**Before-and-after scene images:**
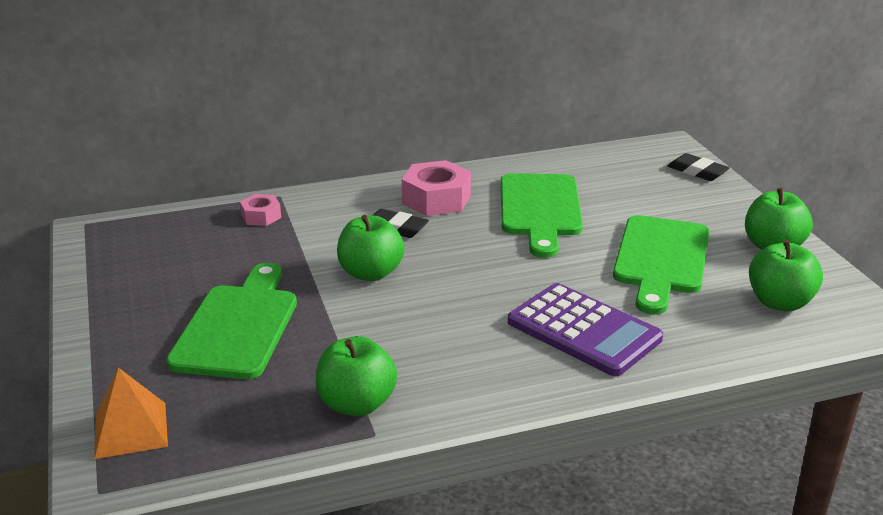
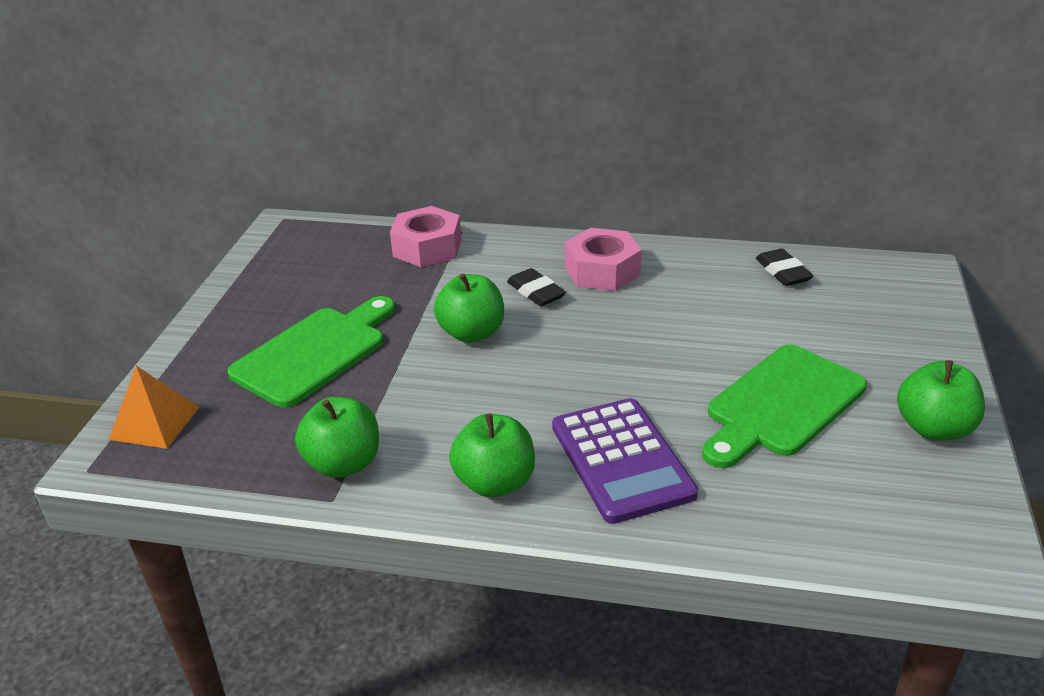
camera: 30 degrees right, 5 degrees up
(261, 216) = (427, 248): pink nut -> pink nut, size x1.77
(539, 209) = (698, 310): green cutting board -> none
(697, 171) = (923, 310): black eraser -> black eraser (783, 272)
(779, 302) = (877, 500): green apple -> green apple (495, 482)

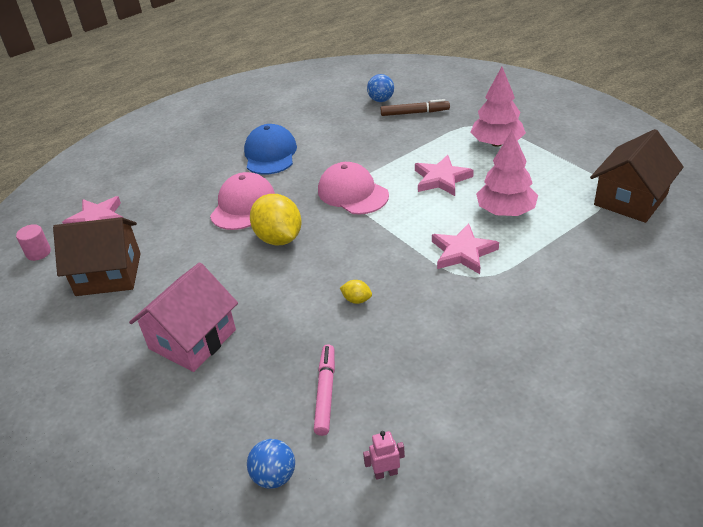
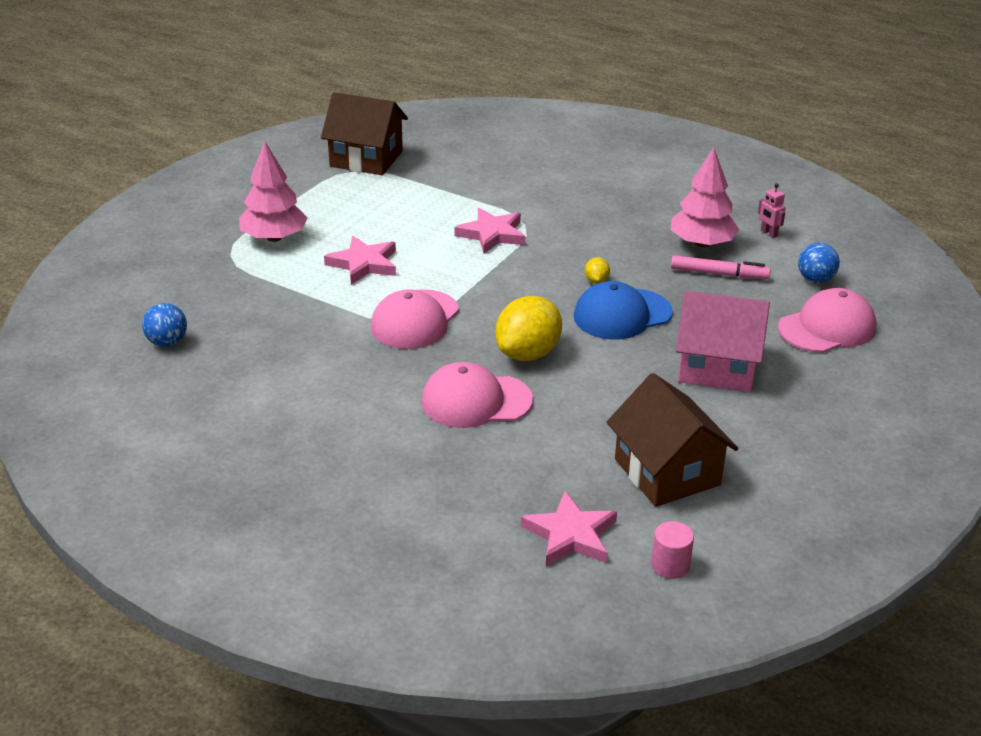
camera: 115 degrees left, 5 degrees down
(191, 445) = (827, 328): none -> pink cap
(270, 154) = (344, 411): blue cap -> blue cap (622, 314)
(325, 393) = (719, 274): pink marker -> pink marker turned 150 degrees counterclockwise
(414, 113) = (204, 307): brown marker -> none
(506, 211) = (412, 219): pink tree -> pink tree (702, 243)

**EXERCISE AIM:**
Please repeat the data verbatim and leave the pictures out of your copy.

**SOLUTION:**
camera: 30 degrees right, 5 degrees up
(261, 216) = (427, 248): pink nut -> pink nut, size x1.77
(539, 209) = (698, 310): green cutting board -> none
(697, 171) = (923, 310): black eraser -> black eraser (783, 272)
(779, 302) = (877, 500): green apple -> green apple (495, 482)

camera: 115 degrees left, 5 degrees down
(191, 445) = (827, 328): none -> pink cap
(270, 154) = (344, 411): blue cap -> blue cap (622, 314)
(325, 393) = (719, 274): pink marker -> pink marker turned 150 degrees counterclockwise
(414, 113) = (204, 307): brown marker -> none
(506, 211) = (412, 219): pink tree -> pink tree (702, 243)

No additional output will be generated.